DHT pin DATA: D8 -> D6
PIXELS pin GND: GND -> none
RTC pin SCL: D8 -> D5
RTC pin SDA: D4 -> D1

* * *

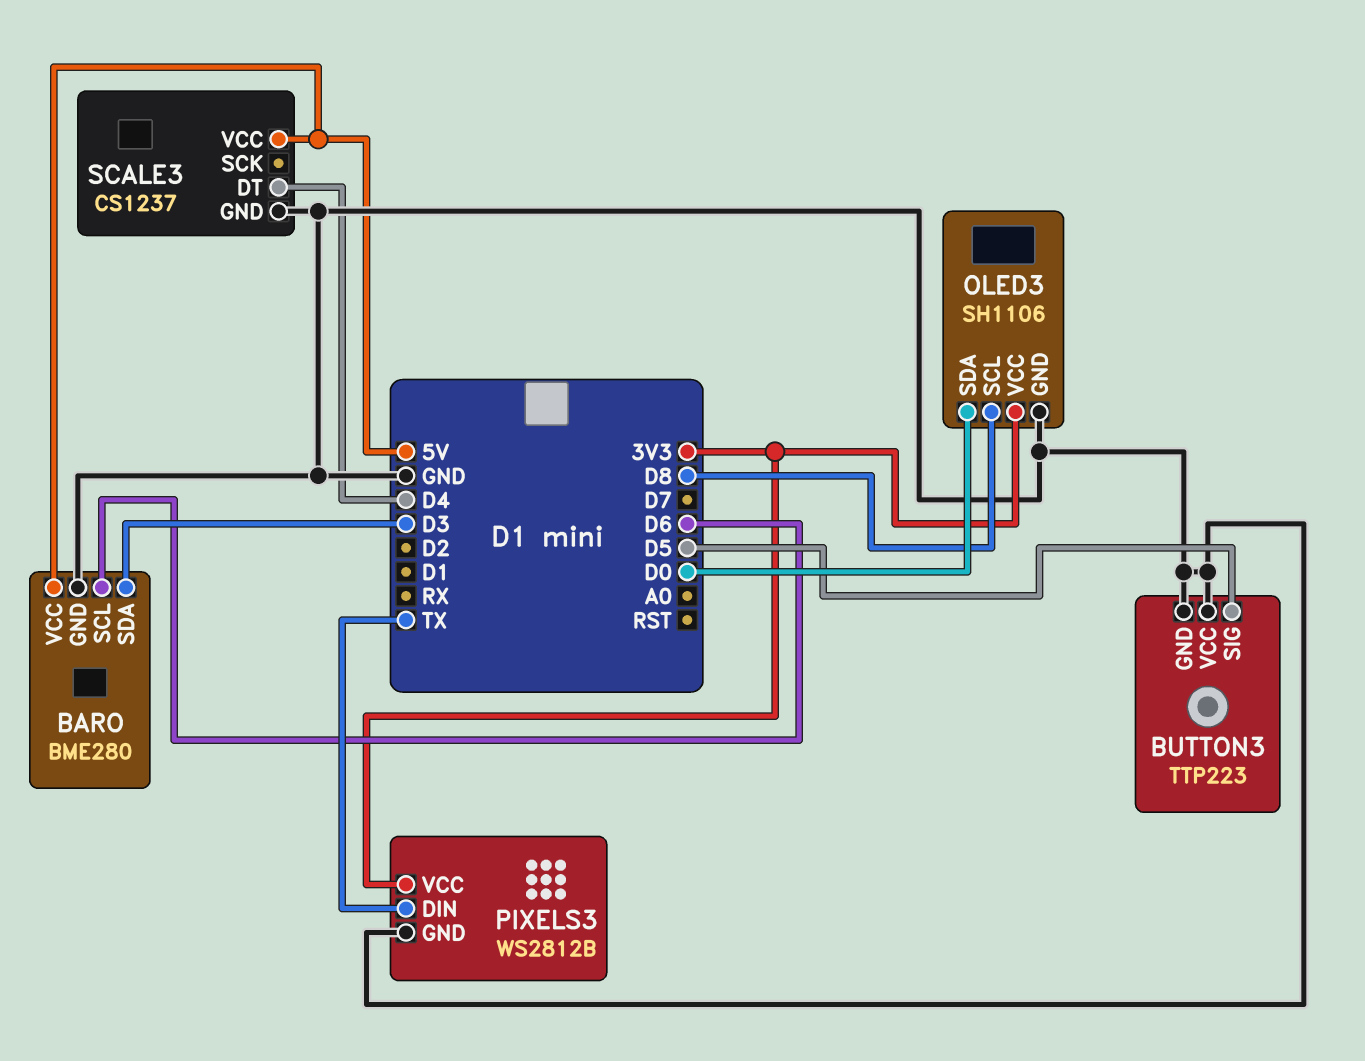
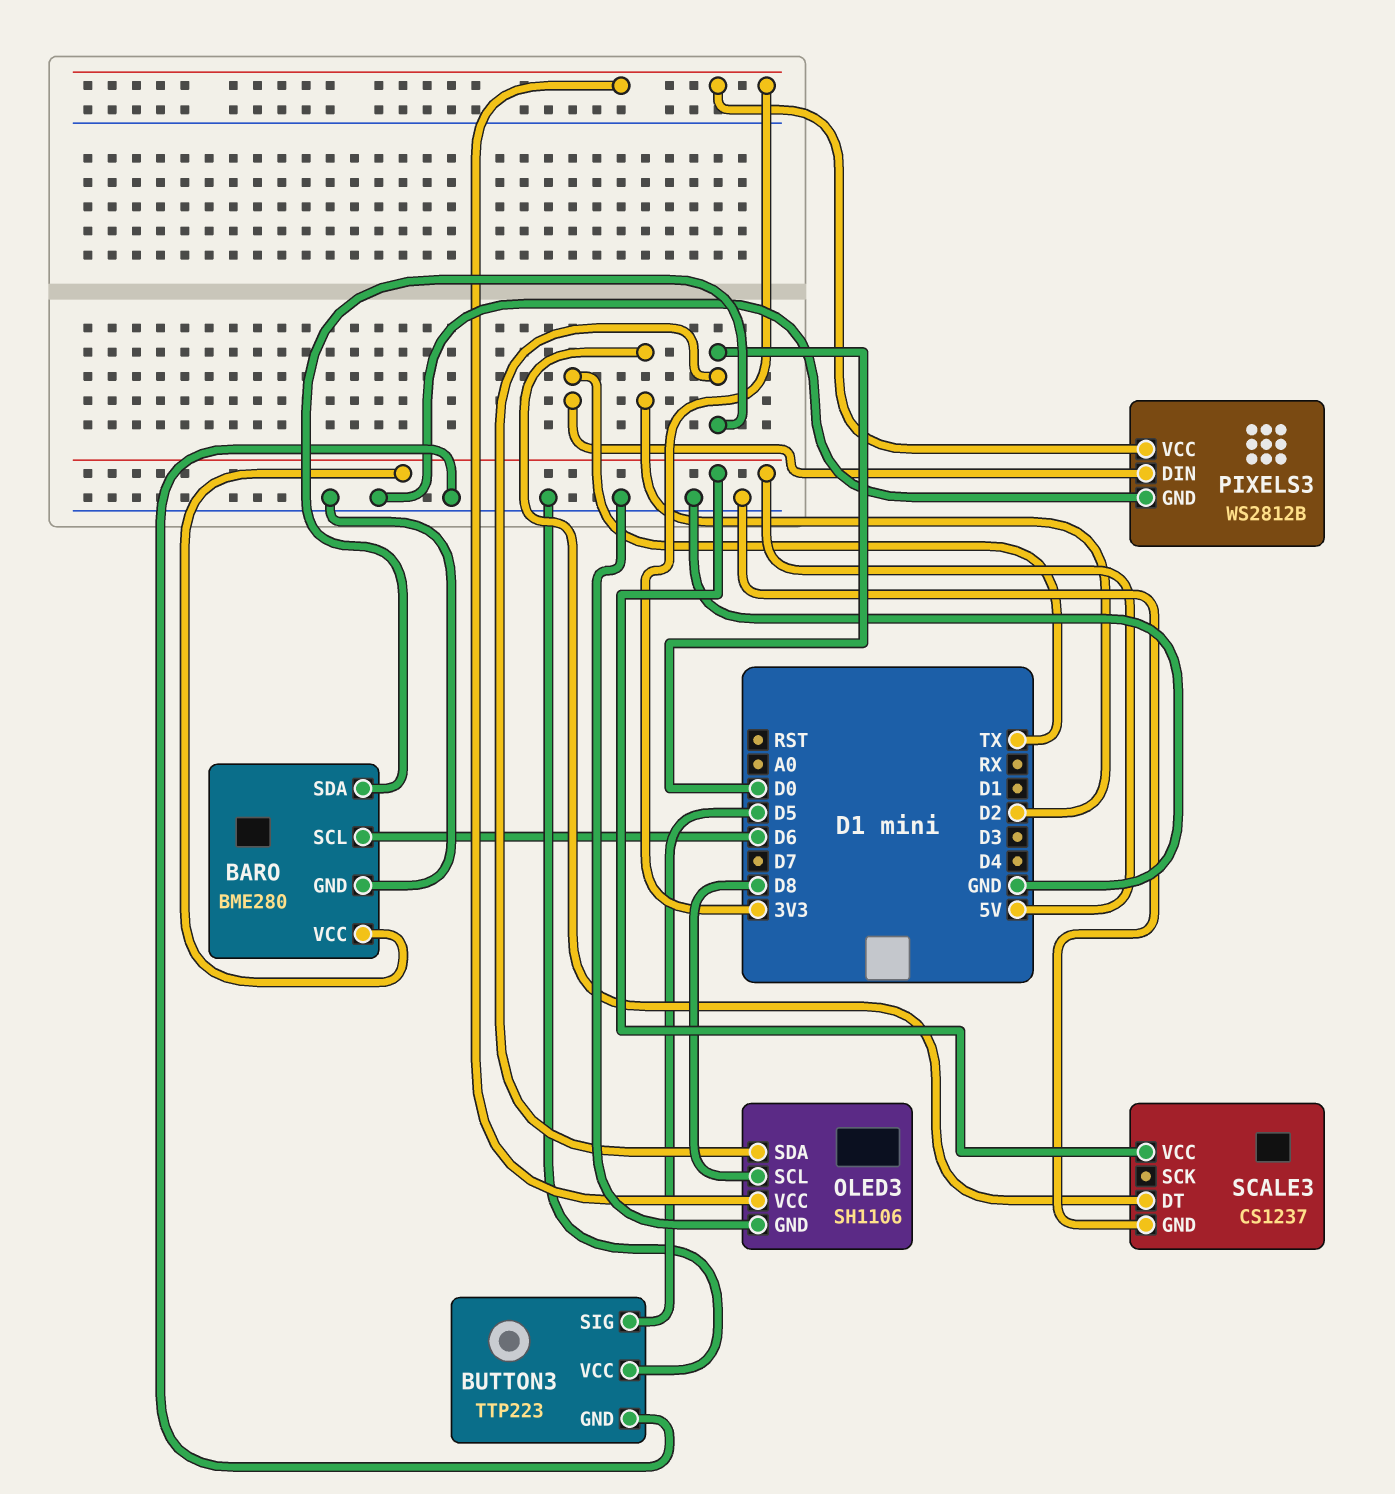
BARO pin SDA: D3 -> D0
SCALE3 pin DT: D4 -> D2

--

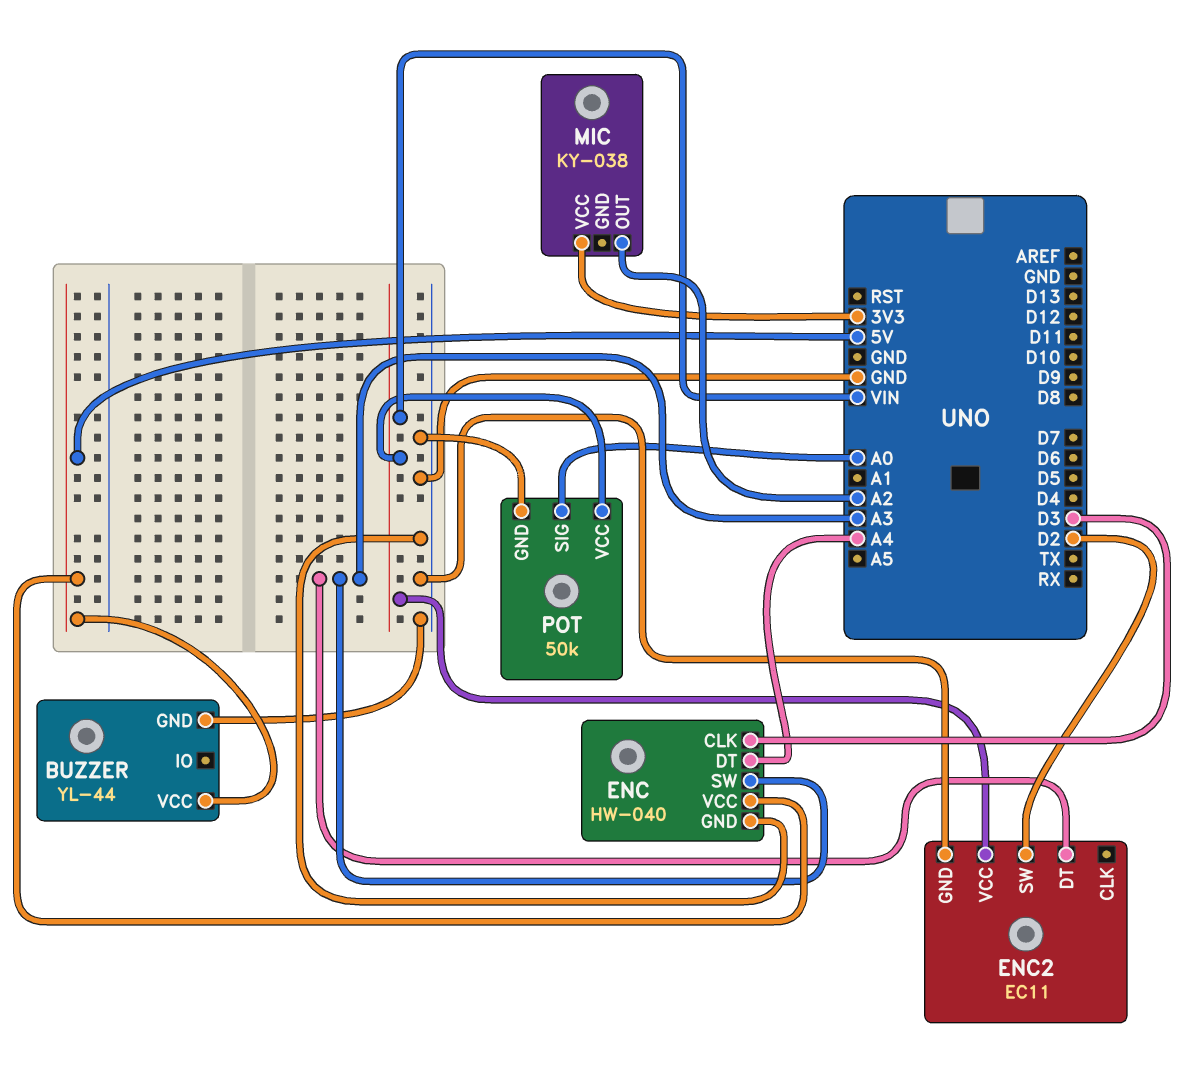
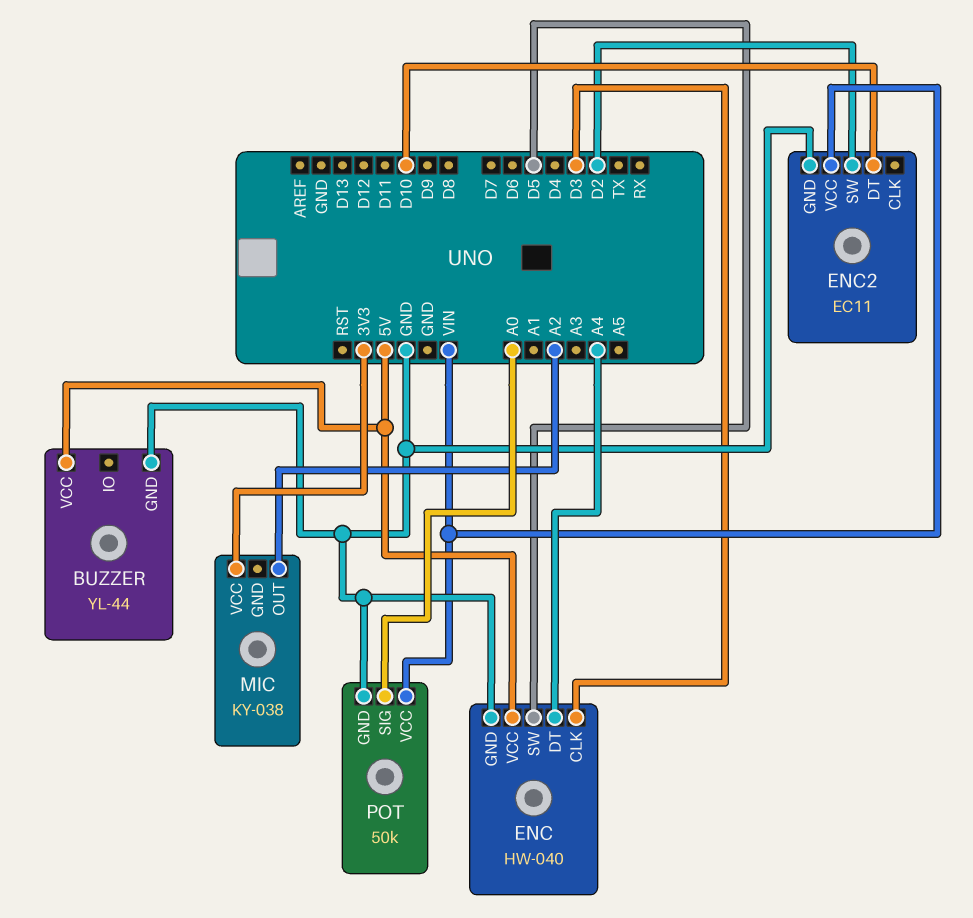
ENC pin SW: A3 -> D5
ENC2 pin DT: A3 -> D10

• [EXERCISE REQUIREMENTS] Retype, exactly and in full, the lines above from the one containing "DHT pin DATA: D8 -> D6" through the one containing "RTC pin SDA: D4 -> D1".

• [ANSWER SECTION]
DHT pin DATA: D8 -> D6
PIXELS pin GND: GND -> none
RTC pin SCL: D8 -> D5
RTC pin SDA: D4 -> D1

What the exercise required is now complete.